▸ DIRECTIONS: For the entries that follow, restate word for word the line containing "red brick C3 level 3 -> none", the line containing "blue brick O7", and every line that lies between them.

Scene difference descriptions
******

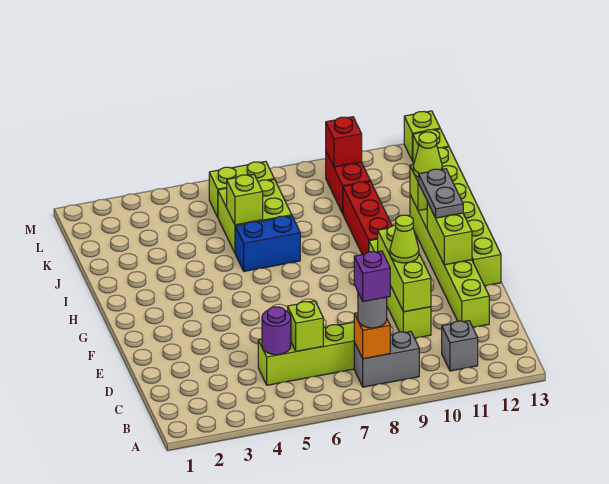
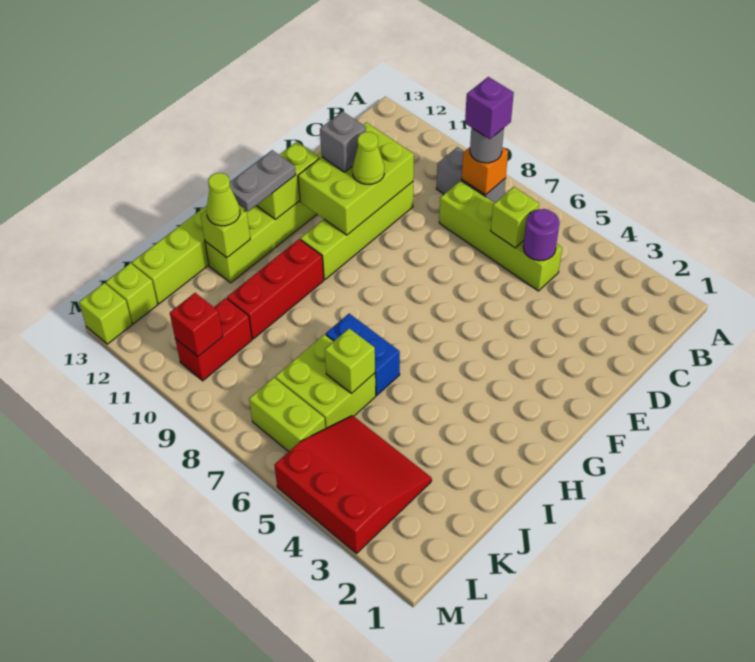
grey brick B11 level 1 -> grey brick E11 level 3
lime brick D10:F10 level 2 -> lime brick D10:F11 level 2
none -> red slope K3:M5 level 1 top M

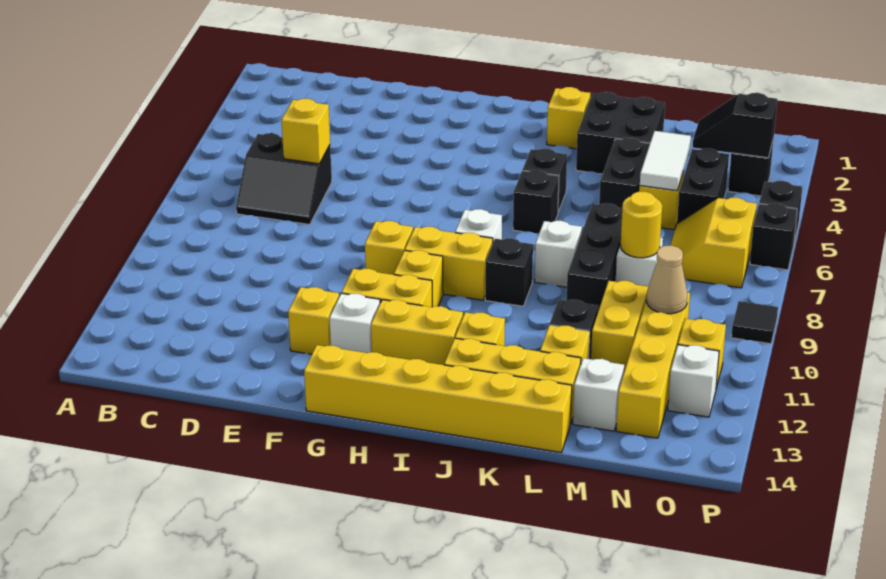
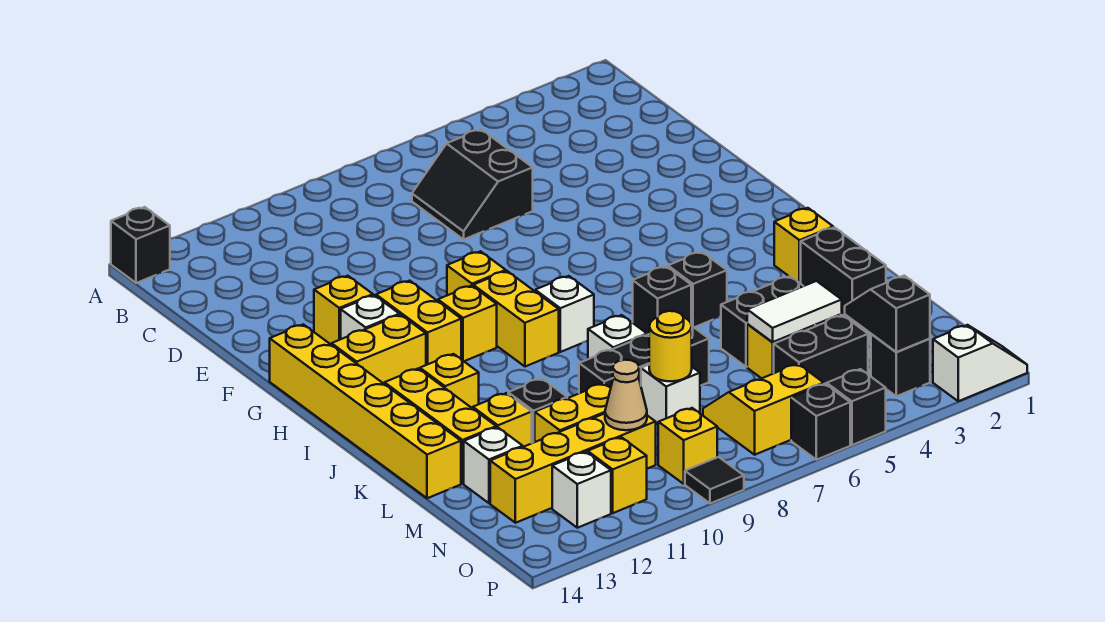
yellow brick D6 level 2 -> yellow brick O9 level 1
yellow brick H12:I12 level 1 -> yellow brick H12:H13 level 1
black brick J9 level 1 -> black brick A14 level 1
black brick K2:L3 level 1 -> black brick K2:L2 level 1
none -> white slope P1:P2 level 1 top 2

******

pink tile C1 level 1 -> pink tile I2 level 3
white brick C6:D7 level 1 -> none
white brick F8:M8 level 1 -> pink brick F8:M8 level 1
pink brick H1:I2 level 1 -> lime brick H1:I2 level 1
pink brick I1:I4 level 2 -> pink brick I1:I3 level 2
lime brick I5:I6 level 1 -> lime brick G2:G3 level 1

******

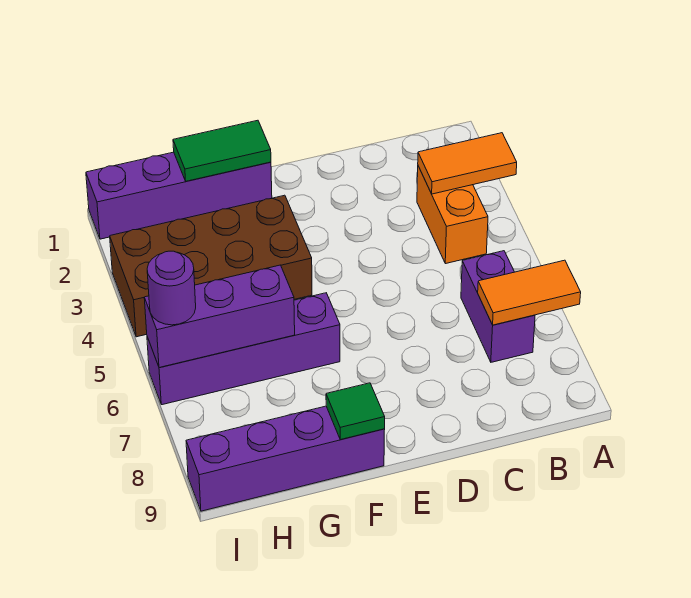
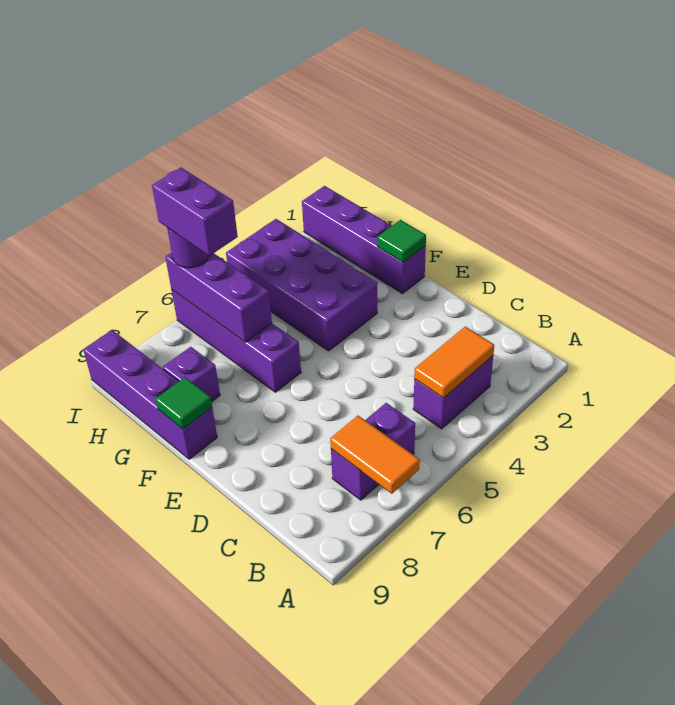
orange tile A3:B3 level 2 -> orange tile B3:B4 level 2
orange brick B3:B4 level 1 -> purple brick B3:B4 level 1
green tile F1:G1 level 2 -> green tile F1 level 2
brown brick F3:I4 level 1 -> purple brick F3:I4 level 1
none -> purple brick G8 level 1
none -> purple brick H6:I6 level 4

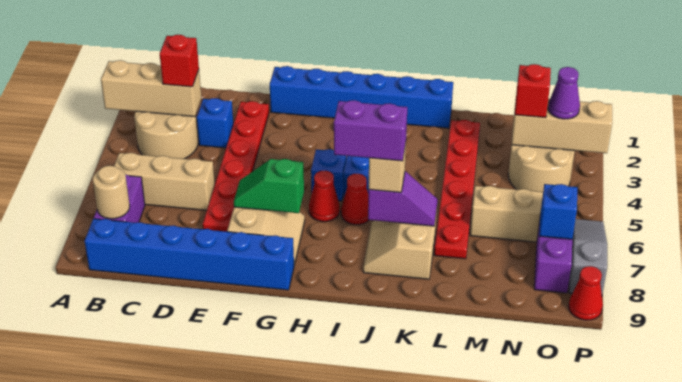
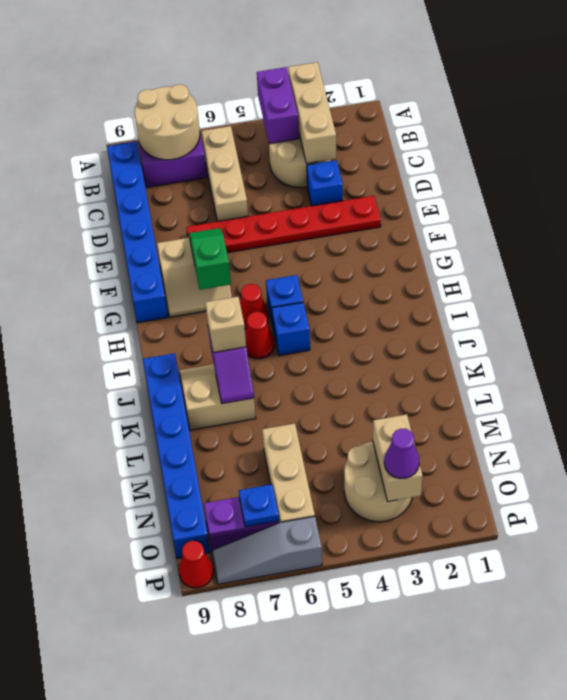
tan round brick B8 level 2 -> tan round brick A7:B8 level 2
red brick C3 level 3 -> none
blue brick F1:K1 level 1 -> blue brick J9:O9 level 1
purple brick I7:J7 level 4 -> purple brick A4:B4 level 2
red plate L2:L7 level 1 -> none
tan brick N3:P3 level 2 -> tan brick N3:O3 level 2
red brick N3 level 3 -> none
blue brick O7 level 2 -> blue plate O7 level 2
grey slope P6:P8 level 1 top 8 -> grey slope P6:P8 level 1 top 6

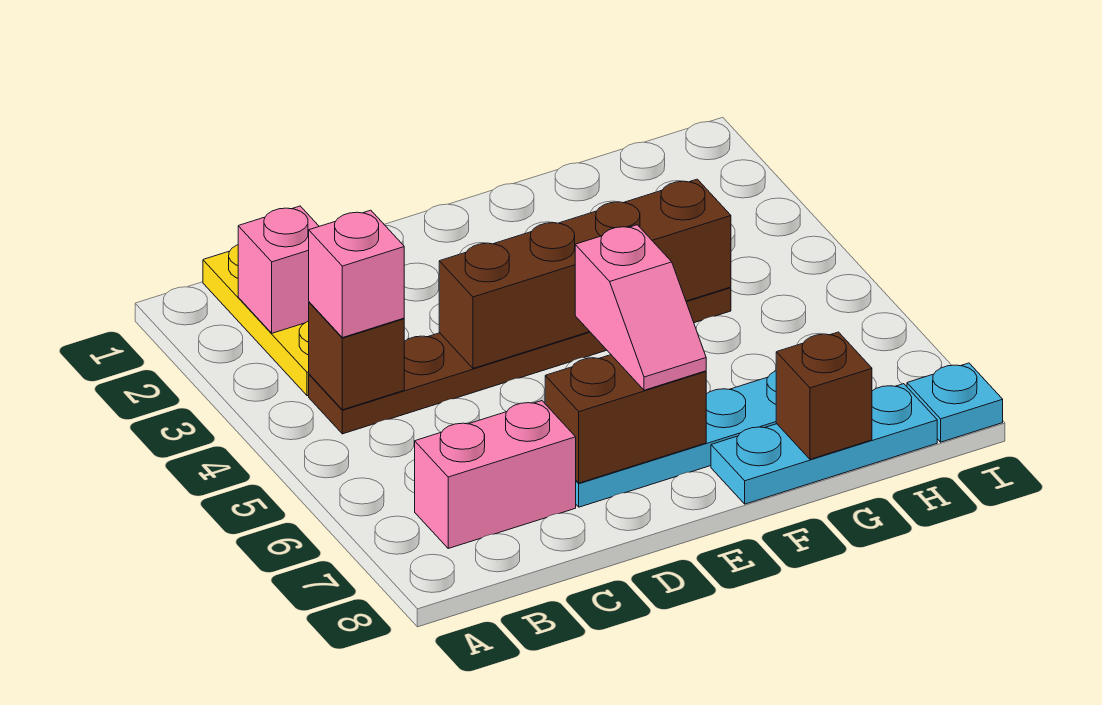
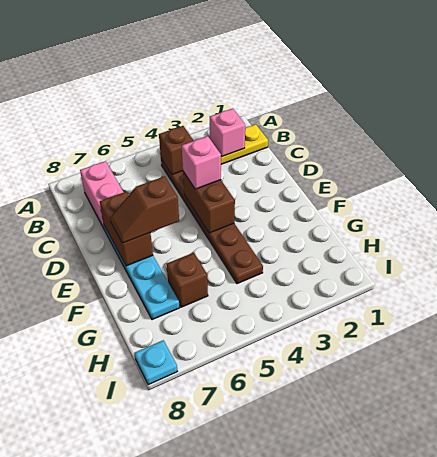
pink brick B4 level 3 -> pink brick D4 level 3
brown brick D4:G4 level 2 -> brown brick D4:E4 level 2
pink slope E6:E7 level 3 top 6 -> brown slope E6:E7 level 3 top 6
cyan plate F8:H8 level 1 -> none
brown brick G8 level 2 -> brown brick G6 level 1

******

▸ ANSWER SECTION:
red brick C3 level 3 -> none
blue brick F1:K1 level 1 -> blue brick J9:O9 level 1
purple brick I7:J7 level 4 -> purple brick A4:B4 level 2
red plate L2:L7 level 1 -> none
tan brick N3:P3 level 2 -> tan brick N3:O3 level 2
red brick N3 level 3 -> none
blue brick O7 level 2 -> blue plate O7 level 2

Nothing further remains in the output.